Object transformation records:
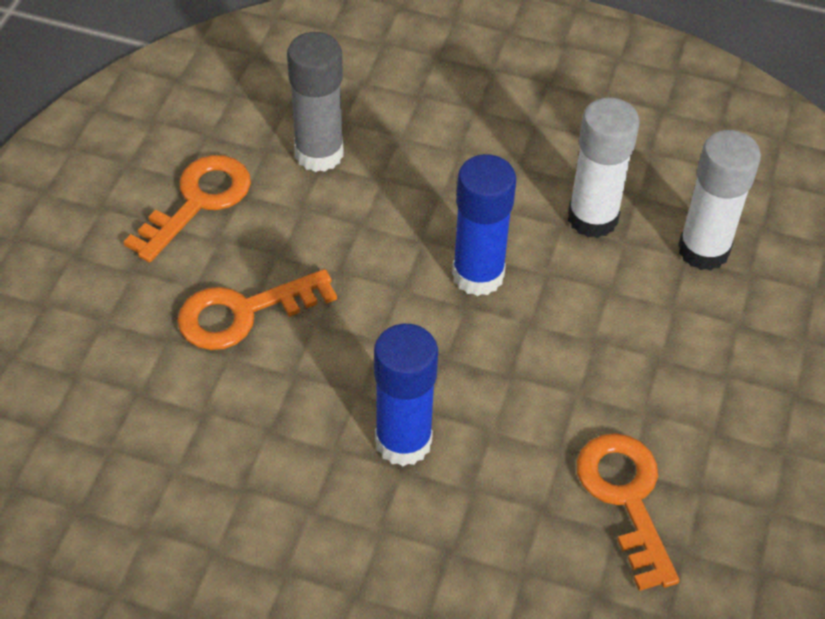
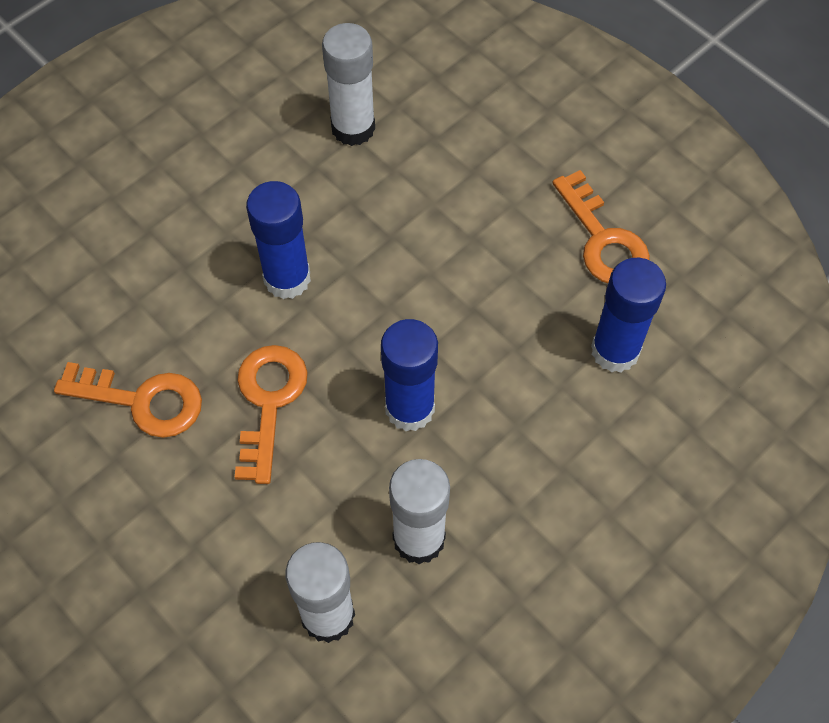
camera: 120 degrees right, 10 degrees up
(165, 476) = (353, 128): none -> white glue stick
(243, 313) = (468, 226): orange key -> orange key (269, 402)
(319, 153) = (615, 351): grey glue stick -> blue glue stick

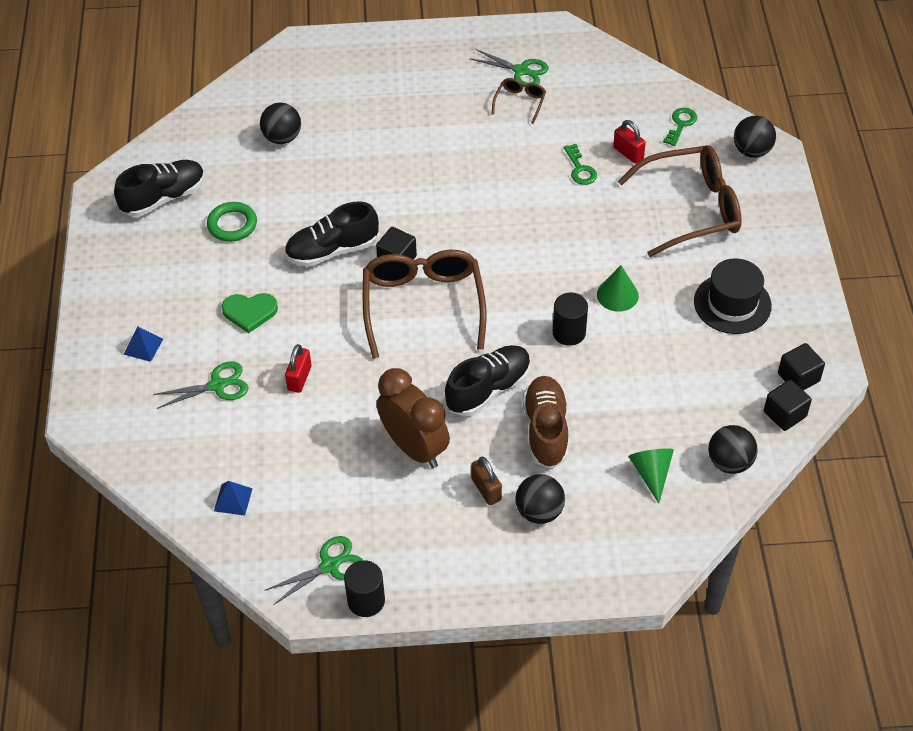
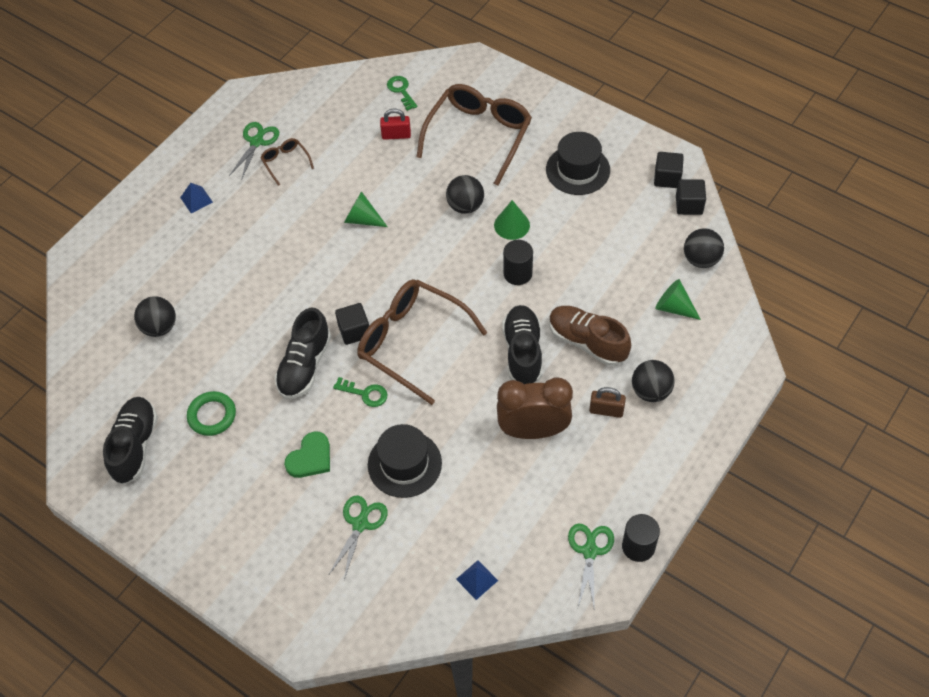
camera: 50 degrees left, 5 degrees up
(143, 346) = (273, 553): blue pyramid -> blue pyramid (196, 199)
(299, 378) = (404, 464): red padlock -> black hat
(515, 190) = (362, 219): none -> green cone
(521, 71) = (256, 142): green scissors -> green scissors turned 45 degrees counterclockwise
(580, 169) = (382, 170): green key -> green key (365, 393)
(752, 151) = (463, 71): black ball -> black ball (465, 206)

--

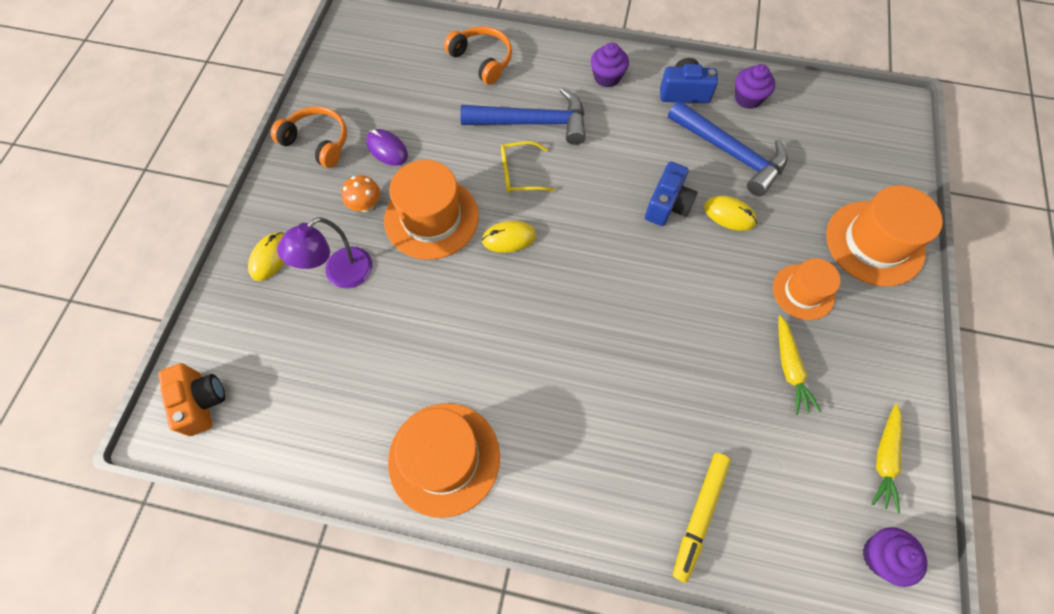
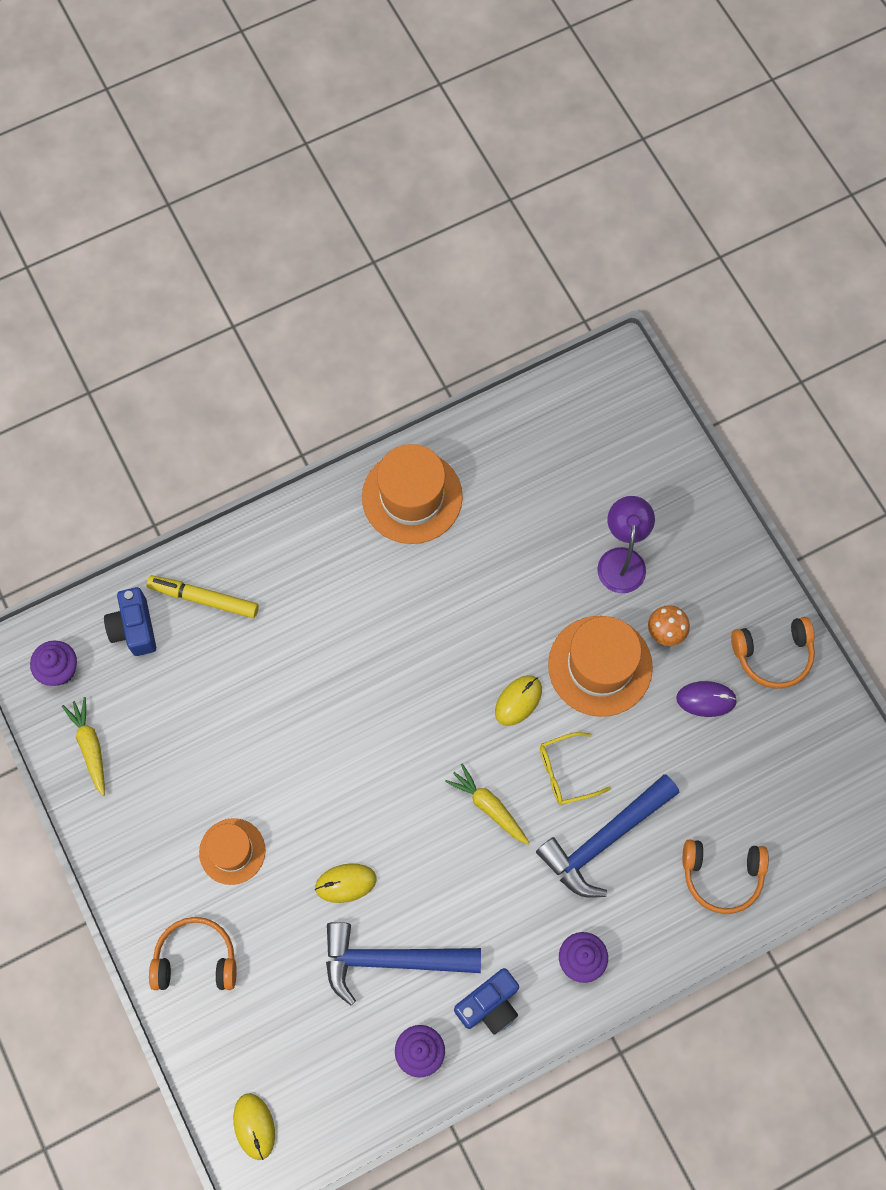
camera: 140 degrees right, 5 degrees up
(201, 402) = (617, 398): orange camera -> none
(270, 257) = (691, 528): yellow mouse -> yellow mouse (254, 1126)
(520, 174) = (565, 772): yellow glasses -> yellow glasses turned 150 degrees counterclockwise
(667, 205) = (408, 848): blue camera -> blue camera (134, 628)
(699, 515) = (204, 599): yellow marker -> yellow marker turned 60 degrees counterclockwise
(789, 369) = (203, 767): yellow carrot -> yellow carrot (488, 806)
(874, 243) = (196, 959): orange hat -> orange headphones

▶ _What to do_
No picture is to be printed. Output exactly the lines above from the line containing "camera: 120 degrees right, 10 degrees up" through the line containing "(752, 151) = (463, 71): black".

▶ _Answer section_
camera: 120 degrees right, 10 degrees up
(165, 476) = (353, 128): none -> white glue stick
(243, 313) = (468, 226): orange key -> orange key (269, 402)
(319, 153) = (615, 351): grey glue stick -> blue glue stick

camera: 50 degrees left, 5 degrees up
(143, 346) = (273, 553): blue pyramid -> blue pyramid (196, 199)
(299, 378) = (404, 464): red padlock -> black hat
(515, 190) = (362, 219): none -> green cone
(521, 71) = (256, 142): green scissors -> green scissors turned 45 degrees counterclockwise
(580, 169) = (382, 170): green key -> green key (365, 393)
(752, 151) = (463, 71): black ball -> black ball (465, 206)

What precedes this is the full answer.